▶ **EXERCISE OBJECTIVE**: Rewrite the entries below, changing every "Vilnius" to "Riga" and leaving everything else unchanged. Leave out the picture lines.

##############################

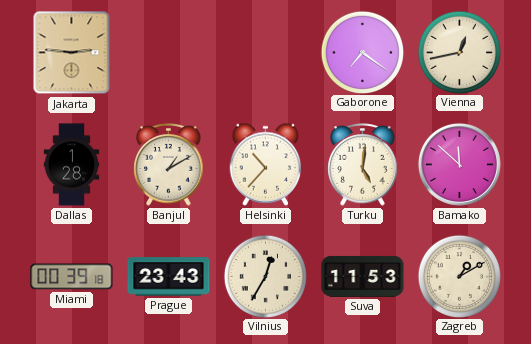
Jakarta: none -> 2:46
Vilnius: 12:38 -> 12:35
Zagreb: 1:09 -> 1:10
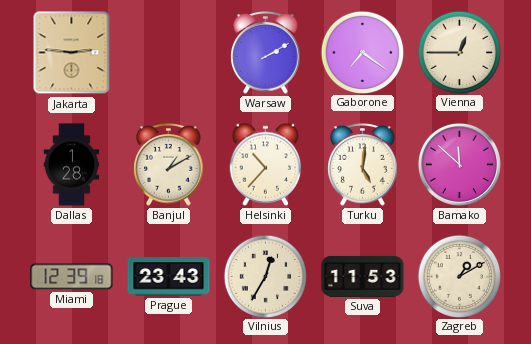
Warsaw: none -> 2:10
Vienna: 12:43 -> 12:45
Miami: 00:39 -> 12:39
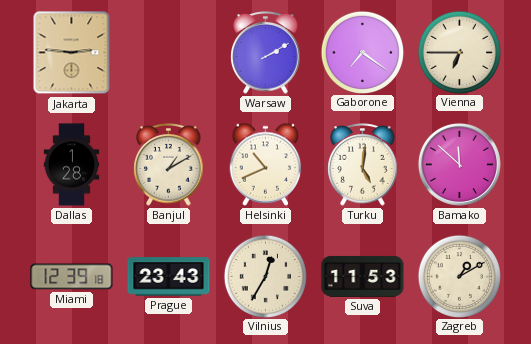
Vienna: 12:45 -> 6:45
Helsinki: 10:37 -> 10:41
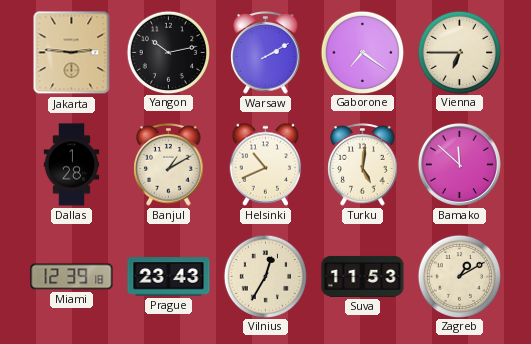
Yangon: none -> 10:13
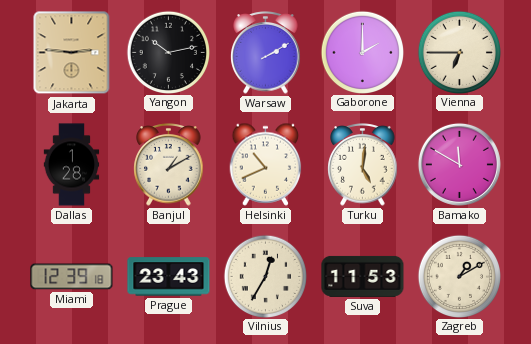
Gaborone: 7:21 -> 2:00
Bamako: 11:52 -> 11:50
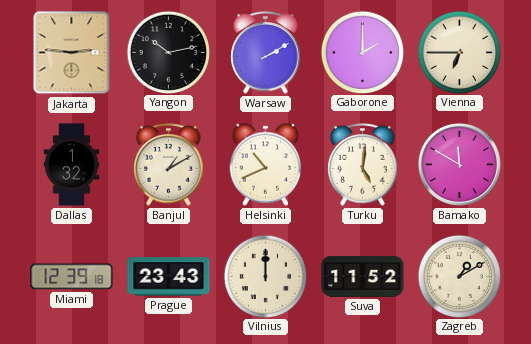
Dallas: 1:28 -> 1:32
Vilnius: 12:35 -> 12:00
Suva: 11:53 -> 11:52
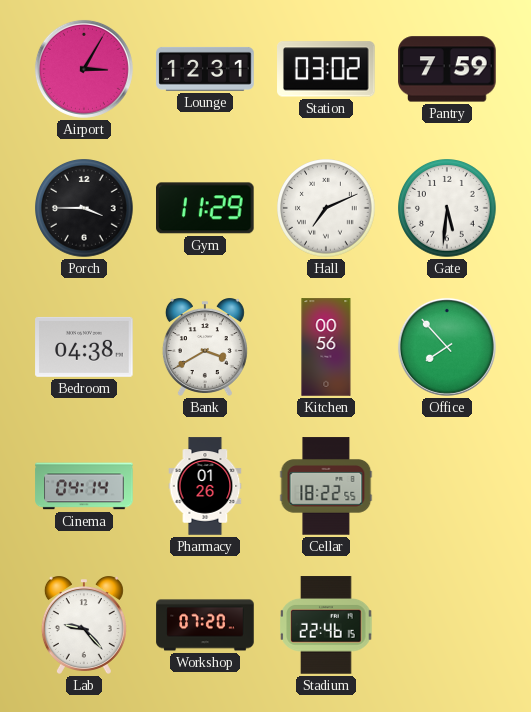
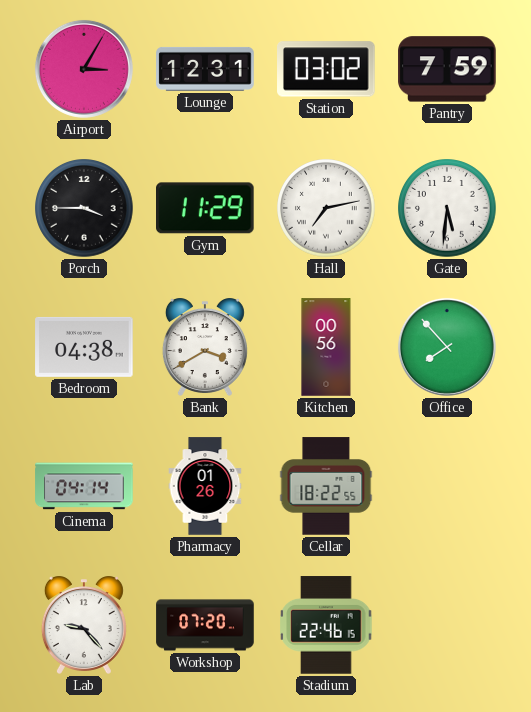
Hall: 7:11 -> 7:13
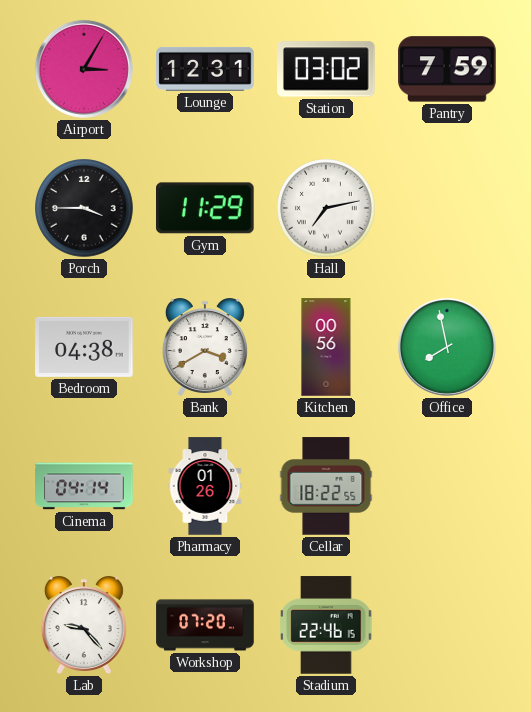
Gate: 5:31 -> none
Office: 7:53 -> 7:58
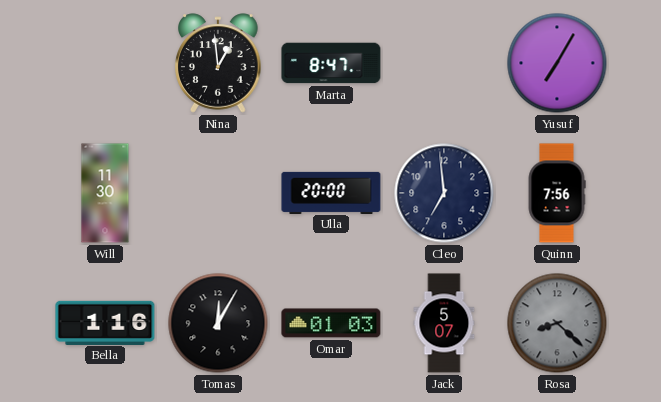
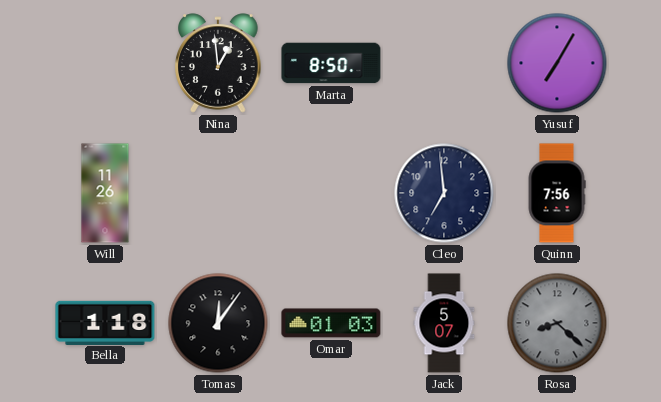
Marta: 8:47 -> 8:50
Will: 11:30 -> 11:26
Ulla: 20:00 -> none
Bella: 1:16 -> 1:18
Tomas: 12:05 -> 12:06
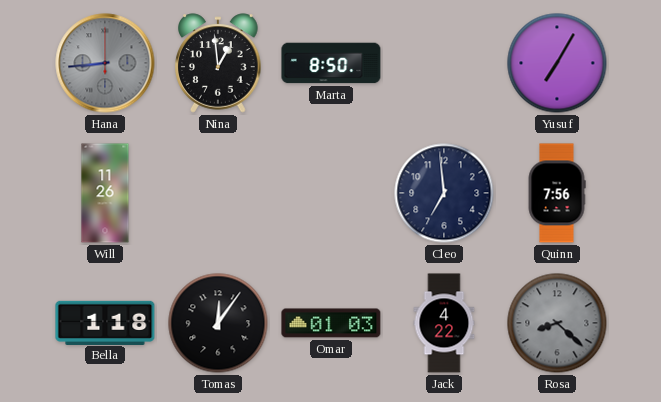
Hana: none -> 8:44
Jack: 5:07 -> 4:22
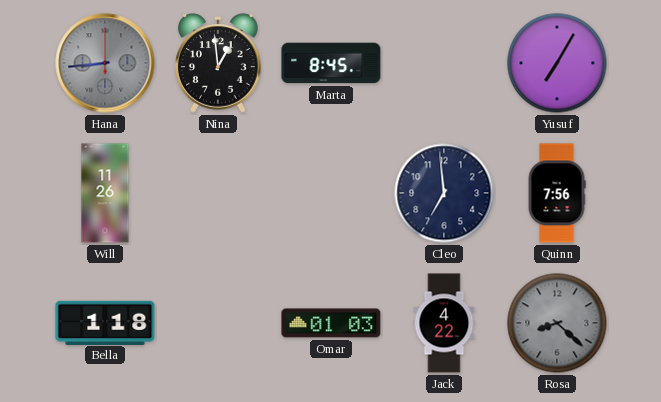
Marta: 8:50 -> 8:45
Tomas: 12:06 -> none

##############################

▶ **SOLUTION TO THIS PROBLEM**:
Jakarta: none -> 2:46
Riga: 12:38 -> 12:35
Zagreb: 1:09 -> 1:10
Warsaw: none -> 2:10
Vienna: 12:43 -> 12:45
Miami: 00:39 -> 12:39
Vienna: 12:45 -> 6:45
Helsinki: 10:37 -> 10:41
Yangon: none -> 10:13
Gaborone: 7:21 -> 2:00
Bamako: 11:52 -> 11:50
Dallas: 1:28 -> 1:32
Riga: 12:35 -> 12:00
Suva: 11:53 -> 11:52
Hall: 7:11 -> 7:13
Gate: 5:31 -> none
Office: 7:53 -> 7:58
Marta: 8:47 -> 8:50
Will: 11:30 -> 11:26
Ulla: 20:00 -> none
Bella: 1:16 -> 1:18
Tomas: 12:05 -> 12:06
Hana: none -> 8:44
Jack: 5:07 -> 4:22
Marta: 8:50 -> 8:45
Tomas: 12:06 -> none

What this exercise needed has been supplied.